§ About this task
The full set of entries has to be output exactly.

(Dataset entries)
○ ○ ○ ○ ○

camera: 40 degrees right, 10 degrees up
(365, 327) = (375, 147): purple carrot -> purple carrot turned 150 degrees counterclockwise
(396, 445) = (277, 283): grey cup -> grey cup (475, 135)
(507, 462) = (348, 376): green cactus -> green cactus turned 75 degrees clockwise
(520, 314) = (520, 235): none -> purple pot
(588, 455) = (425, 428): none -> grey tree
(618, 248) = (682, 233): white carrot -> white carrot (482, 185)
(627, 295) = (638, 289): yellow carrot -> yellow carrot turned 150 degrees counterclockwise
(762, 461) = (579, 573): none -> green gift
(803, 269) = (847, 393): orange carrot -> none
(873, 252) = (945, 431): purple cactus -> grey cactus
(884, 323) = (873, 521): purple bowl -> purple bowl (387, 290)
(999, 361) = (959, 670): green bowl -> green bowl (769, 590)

○ ○ ○ ○ ○

§ Problem solution
camera: 40 degrees right, 10 degrees up
(365, 327) = (375, 147): purple carrot -> purple carrot turned 150 degrees counterclockwise
(396, 445) = (277, 283): grey cup -> grey cup (475, 135)
(507, 462) = (348, 376): green cactus -> green cactus turned 75 degrees clockwise
(520, 314) = (520, 235): none -> purple pot
(588, 455) = (425, 428): none -> grey tree
(618, 248) = (682, 233): white carrot -> white carrot (482, 185)
(627, 295) = (638, 289): yellow carrot -> yellow carrot turned 150 degrees counterclockwise
(762, 461) = (579, 573): none -> green gift
(803, 269) = (847, 393): orange carrot -> none
(873, 252) = (945, 431): purple cactus -> grey cactus
(884, 323) = (873, 521): purple bowl -> purple bowl (387, 290)
(999, 361) = (959, 670): green bowl -> green bowl (769, 590)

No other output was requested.